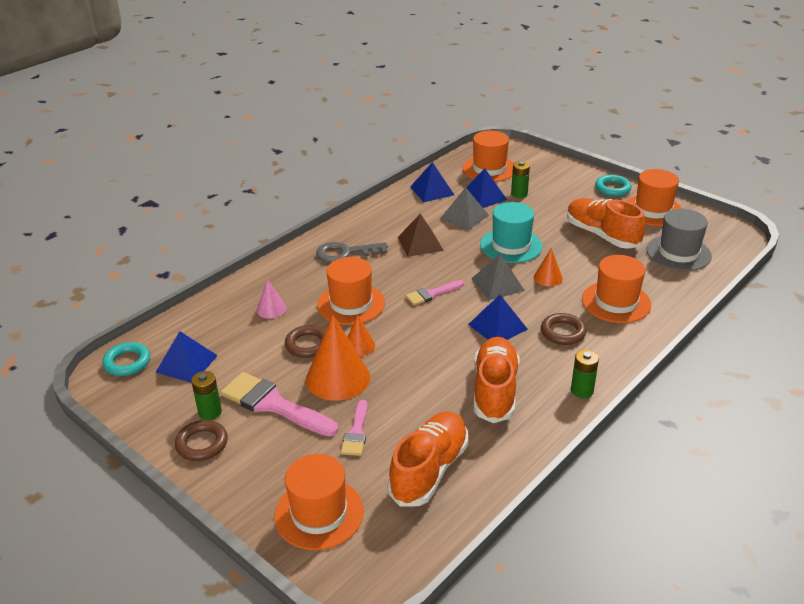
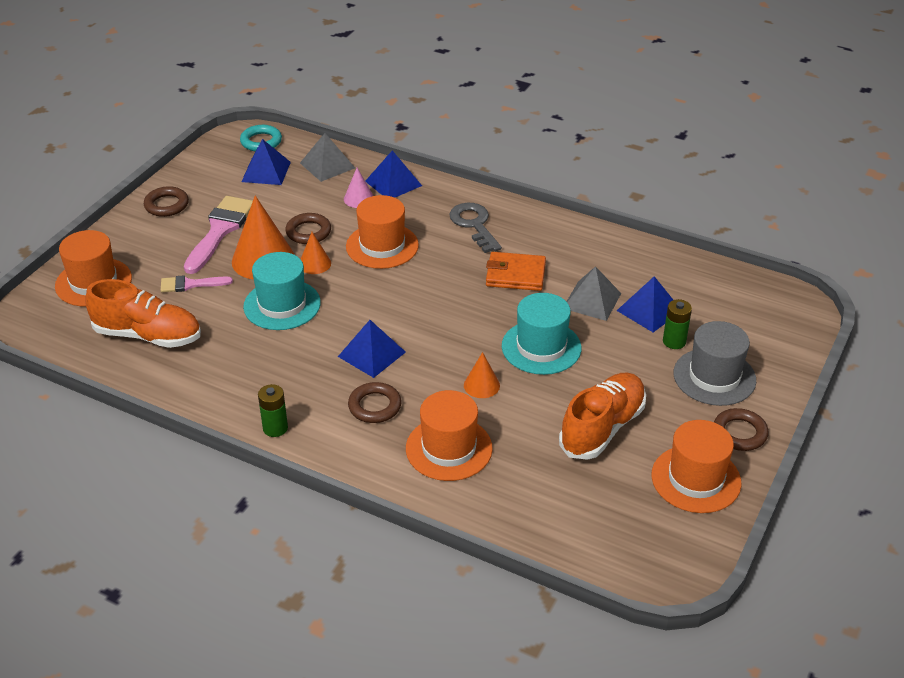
camera: 75 degrees right, 5 degrees up
(210, 412) = (205, 199): green battery -> none
(413, 372) = (282, 305): none -> turquoise hat
(420, 243) = (515, 274): brown pyramid -> orange wallet
(432, 191) = (642, 265): blue pyramid -> blue pyramid (393, 183)
(432, 294) = (418, 298): pink brush -> none
(489, 169) = (728, 307): orange hat -> none
(495, 390) = (264, 364): orange shoe -> none
(497, 284) = (453, 345): grey pyramid -> grey pyramid (327, 165)
(612, 188) = (739, 433): turquoise ring -> brown ring
(678, 253) = (588, 508): grey hat -> grey hat (714, 377)

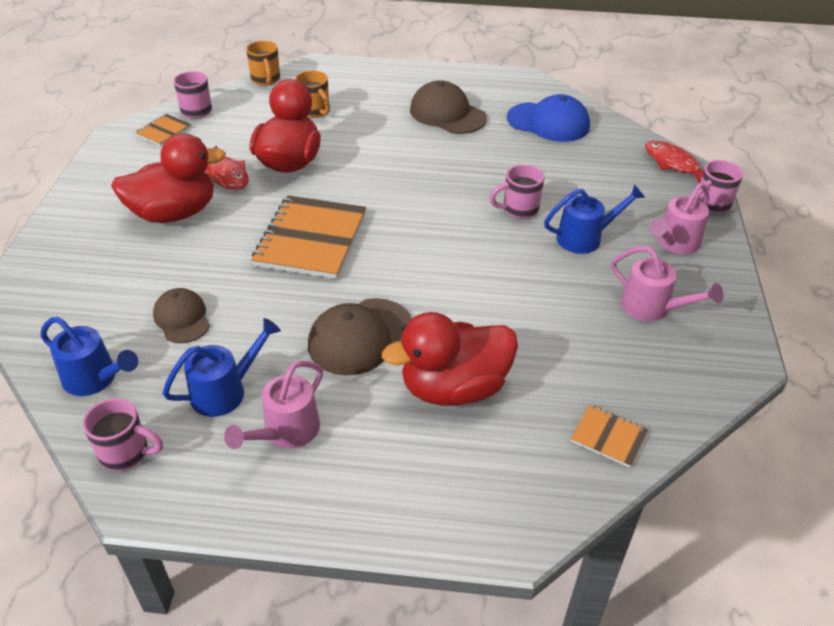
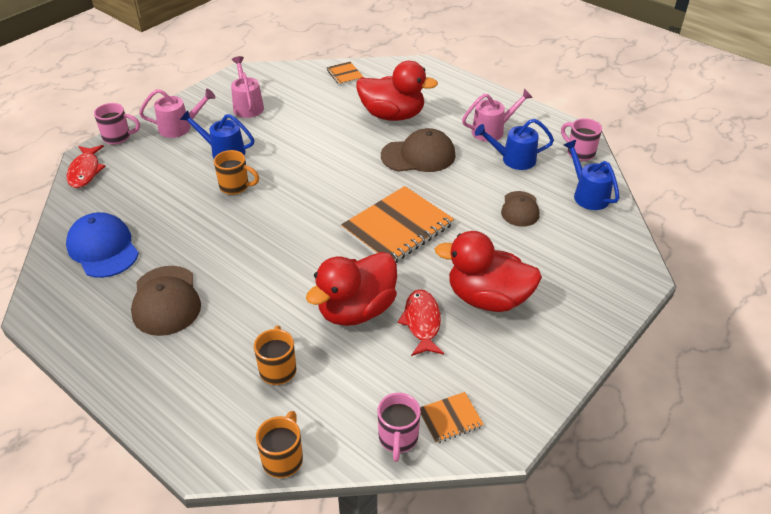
camera: 145 degrees left, 0 degrees up
(519, 209) = (235, 186): pink mug -> orange mug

_ _ _

- **Task instructions**: From the records above, copy every line that holds the word "brown".

- **Solution to the problem**:
(420, 243) = (515, 274): brown pyramid -> orange wallet
(612, 188) = (739, 433): turquoise ring -> brown ring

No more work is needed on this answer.